-- Action item --
The lines to copy are those with "schottky" in them. Pull each one from the entries below.
--
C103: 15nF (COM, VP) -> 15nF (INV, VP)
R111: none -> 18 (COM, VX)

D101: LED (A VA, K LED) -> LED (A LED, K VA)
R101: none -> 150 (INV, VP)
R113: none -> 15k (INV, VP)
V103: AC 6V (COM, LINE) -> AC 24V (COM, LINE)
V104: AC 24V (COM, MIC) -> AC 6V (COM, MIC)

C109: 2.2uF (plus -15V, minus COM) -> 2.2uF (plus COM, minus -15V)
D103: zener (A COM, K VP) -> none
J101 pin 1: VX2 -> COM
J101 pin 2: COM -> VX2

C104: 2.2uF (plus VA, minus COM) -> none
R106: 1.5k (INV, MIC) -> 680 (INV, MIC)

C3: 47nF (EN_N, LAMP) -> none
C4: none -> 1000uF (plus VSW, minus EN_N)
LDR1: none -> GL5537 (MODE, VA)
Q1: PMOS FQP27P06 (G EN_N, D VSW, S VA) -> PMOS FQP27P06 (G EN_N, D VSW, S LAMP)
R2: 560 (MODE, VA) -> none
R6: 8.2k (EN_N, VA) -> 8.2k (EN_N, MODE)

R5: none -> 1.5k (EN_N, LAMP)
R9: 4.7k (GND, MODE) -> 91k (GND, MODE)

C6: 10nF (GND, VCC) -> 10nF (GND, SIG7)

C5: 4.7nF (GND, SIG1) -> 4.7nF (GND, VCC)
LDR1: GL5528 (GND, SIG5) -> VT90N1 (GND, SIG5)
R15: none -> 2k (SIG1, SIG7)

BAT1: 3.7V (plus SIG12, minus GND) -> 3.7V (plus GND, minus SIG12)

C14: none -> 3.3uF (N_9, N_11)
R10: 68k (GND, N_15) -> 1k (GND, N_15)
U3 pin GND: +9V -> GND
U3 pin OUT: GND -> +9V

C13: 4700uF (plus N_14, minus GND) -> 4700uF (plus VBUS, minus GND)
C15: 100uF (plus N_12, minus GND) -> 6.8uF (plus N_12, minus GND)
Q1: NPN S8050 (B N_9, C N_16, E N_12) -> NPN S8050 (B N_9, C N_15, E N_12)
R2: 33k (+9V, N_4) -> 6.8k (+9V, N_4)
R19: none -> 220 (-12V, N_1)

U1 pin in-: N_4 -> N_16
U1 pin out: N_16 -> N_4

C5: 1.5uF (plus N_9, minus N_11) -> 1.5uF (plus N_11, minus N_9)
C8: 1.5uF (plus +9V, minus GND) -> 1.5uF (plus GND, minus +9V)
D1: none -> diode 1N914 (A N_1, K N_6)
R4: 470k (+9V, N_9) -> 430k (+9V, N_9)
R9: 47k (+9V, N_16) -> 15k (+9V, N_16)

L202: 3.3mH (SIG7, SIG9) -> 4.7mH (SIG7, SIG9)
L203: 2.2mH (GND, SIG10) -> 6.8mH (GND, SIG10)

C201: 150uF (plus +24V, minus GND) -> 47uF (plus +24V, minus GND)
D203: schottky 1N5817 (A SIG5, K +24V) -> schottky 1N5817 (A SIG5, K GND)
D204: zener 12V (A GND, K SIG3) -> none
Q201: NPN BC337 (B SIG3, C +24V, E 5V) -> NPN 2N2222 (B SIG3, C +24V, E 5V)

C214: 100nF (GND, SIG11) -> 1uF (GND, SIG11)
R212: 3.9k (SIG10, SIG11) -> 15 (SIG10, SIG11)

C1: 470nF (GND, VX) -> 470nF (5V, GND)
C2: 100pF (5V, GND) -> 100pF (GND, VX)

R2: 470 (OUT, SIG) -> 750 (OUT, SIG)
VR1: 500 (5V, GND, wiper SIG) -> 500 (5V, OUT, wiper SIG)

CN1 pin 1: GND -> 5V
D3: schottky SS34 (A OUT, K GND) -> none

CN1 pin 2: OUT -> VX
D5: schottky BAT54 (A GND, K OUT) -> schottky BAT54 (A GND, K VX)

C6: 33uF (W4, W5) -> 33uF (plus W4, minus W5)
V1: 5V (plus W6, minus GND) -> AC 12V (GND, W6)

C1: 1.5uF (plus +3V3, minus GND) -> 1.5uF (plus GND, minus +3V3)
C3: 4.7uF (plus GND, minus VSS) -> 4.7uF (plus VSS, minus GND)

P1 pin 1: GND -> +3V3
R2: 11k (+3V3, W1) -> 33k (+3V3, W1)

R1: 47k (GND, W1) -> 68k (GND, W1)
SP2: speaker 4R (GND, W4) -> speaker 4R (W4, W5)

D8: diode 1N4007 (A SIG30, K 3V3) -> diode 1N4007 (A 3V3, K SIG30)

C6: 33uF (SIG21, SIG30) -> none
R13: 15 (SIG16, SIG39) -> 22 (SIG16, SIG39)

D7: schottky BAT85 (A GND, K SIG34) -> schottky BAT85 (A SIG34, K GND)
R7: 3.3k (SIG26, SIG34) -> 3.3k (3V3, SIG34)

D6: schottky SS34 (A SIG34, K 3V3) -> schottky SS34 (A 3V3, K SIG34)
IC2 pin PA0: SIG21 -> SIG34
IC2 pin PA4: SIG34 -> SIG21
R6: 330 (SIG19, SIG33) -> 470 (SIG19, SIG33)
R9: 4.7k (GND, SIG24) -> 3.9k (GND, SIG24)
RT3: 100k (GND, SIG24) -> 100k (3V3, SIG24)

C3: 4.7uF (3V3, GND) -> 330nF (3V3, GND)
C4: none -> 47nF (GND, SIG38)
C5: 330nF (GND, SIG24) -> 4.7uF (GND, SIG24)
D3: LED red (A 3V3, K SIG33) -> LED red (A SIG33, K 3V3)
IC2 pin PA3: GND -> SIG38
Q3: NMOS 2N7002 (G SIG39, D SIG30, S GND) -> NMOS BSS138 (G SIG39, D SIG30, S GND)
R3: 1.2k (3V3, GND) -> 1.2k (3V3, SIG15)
--
-- Your solution --
D203: schottky 1N5817 (A SIG5, K +24V) -> schottky 1N5817 (A SIG5, K GND)
D3: schottky SS34 (A OUT, K GND) -> none
D5: schottky BAT54 (A GND, K OUT) -> schottky BAT54 (A GND, K VX)
D7: schottky BAT85 (A GND, K SIG34) -> schottky BAT85 (A SIG34, K GND)
D6: schottky SS34 (A SIG34, K 3V3) -> schottky SS34 (A 3V3, K SIG34)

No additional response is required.